• Task description: Please retype the entries exactly as they stand, leaving out any pictures.
Task data Block Start
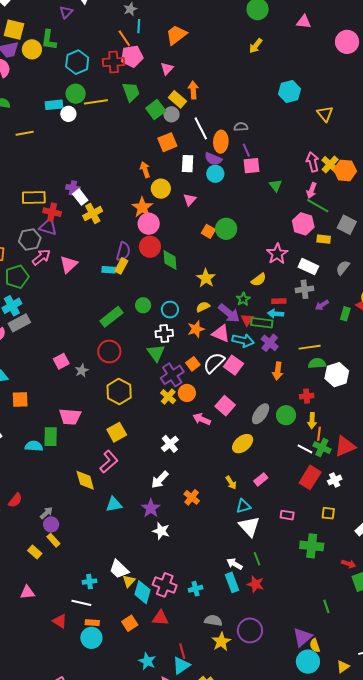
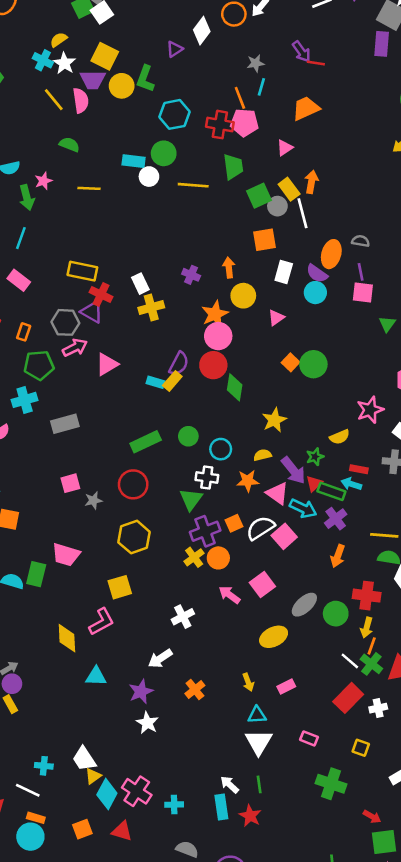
yellow line: (96, 102) -> (193, 185), moved
white line: (201, 128) -> (303, 213), moved
purple cross: (73, 188) -> (191, 275), moved
gray rectangle: (19, 323) -> (65, 424), moved
red cross: (307, 396) -> (367, 596), size x1.5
Task data Block End
• Your response:
yellow line: (96, 102) -> (193, 185), moved
white line: (201, 128) -> (303, 213), moved
purple cross: (73, 188) -> (191, 275), moved
gray rectangle: (19, 323) -> (65, 424), moved
red cross: (307, 396) -> (367, 596), size x1.5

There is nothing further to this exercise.